== Task ==
Go through the listing and pick out each line with the word "brick" in it.
[[ Data extracts open ]]
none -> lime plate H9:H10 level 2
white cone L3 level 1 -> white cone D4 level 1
[[ Data extracts closed ]]
[[ Data extracts open ]]
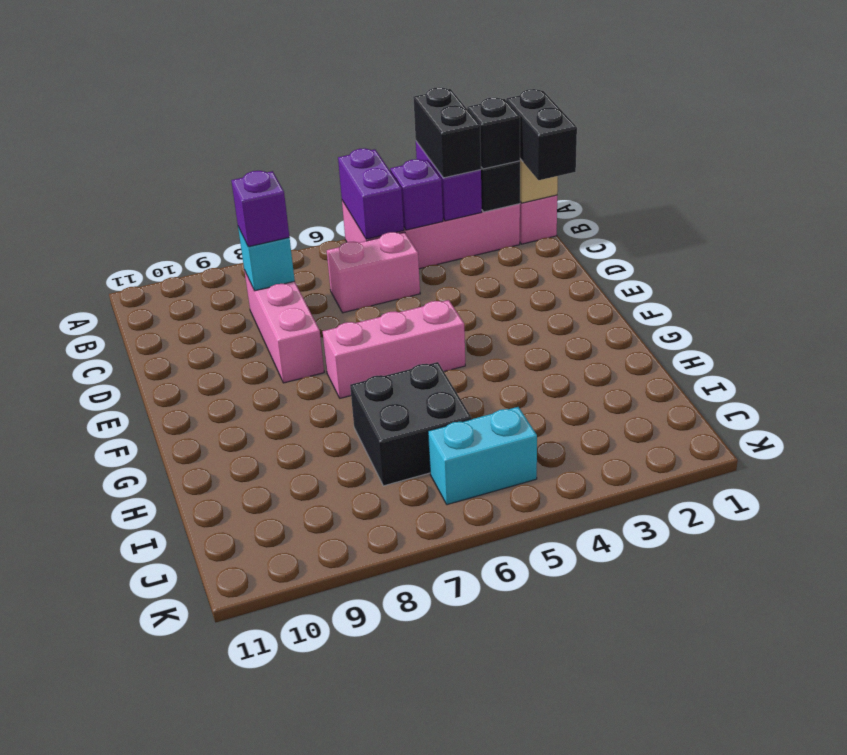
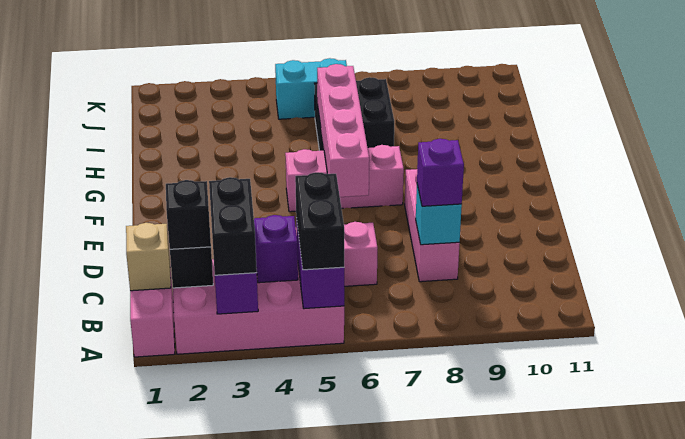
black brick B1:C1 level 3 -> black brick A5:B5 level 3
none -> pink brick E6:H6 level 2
[[ Data extracts closed ]]
[[ Data extracts open ]]
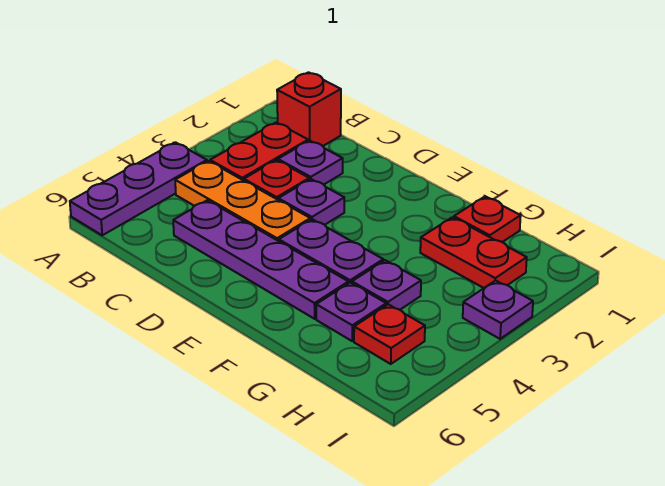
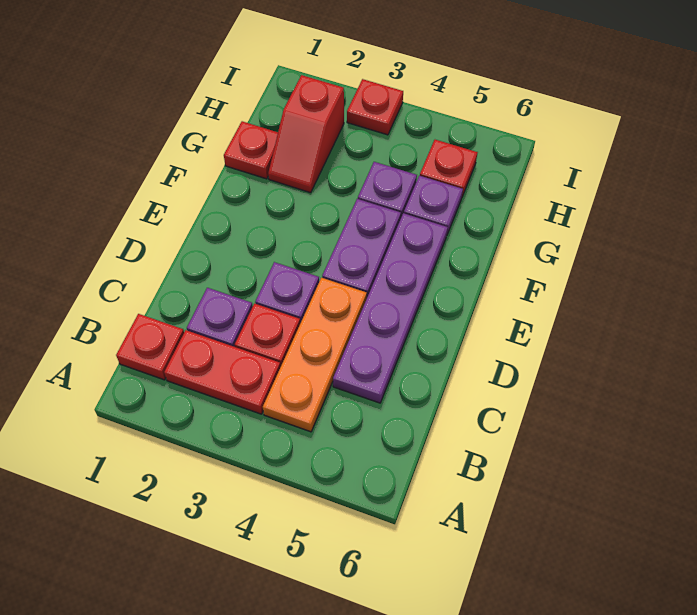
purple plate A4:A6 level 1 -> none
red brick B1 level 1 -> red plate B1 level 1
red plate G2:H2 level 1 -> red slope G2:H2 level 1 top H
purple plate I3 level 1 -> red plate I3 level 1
[[ Data extracts closed ]]
== Output of the exercise ==
black brick B1:C1 level 3 -> black brick A5:B5 level 3
none -> pink brick E6:H6 level 2
red brick B1 level 1 -> red plate B1 level 1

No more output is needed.